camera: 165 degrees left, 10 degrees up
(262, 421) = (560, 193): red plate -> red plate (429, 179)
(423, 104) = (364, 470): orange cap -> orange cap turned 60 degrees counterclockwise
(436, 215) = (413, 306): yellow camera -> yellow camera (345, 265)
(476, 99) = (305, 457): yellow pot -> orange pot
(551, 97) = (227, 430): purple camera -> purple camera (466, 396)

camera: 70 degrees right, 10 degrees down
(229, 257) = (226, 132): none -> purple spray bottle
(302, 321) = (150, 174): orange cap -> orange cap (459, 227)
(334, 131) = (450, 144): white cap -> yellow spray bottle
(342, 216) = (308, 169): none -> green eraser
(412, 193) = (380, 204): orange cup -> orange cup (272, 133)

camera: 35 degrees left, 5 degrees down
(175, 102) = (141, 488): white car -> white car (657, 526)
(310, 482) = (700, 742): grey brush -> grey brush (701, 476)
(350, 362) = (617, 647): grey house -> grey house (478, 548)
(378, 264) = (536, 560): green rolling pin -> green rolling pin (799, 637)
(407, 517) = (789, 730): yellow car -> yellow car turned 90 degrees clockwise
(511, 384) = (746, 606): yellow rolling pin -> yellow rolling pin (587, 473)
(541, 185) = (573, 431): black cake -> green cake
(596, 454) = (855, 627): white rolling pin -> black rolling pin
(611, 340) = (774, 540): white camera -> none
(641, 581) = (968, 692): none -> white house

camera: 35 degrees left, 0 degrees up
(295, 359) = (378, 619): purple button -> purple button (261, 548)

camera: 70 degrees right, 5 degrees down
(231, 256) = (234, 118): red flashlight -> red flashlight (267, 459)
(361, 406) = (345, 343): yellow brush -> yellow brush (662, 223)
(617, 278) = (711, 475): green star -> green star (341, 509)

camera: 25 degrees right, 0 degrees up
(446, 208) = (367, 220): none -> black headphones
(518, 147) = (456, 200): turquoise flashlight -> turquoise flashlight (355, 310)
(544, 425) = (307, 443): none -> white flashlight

-----

_TASK TO COMPLETE_: In the entries above, restate word for word the lines between the one holding "(551, 97) = (227, 430): purple" and the one holding "(541, 185) = (573, 431): black", inclusive, and nothing besides.

_SOLUTION FOR THIS PROBLEM_:
(551, 97) = (227, 430): purple camera -> purple camera (466, 396)

camera: 70 degrees right, 10 degrees down
(229, 257) = (226, 132): none -> purple spray bottle
(302, 321) = (150, 174): orange cap -> orange cap (459, 227)
(334, 131) = (450, 144): white cap -> yellow spray bottle
(342, 216) = (308, 169): none -> green eraser
(412, 193) = (380, 204): orange cup -> orange cup (272, 133)

camera: 35 degrees left, 5 degrees down
(175, 102) = (141, 488): white car -> white car (657, 526)
(310, 482) = (700, 742): grey brush -> grey brush (701, 476)
(350, 362) = (617, 647): grey house -> grey house (478, 548)
(378, 264) = (536, 560): green rolling pin -> green rolling pin (799, 637)
(407, 517) = (789, 730): yellow car -> yellow car turned 90 degrees clockwise
(511, 384) = (746, 606): yellow rolling pin -> yellow rolling pin (587, 473)
(541, 185) = (573, 431): black cake -> green cake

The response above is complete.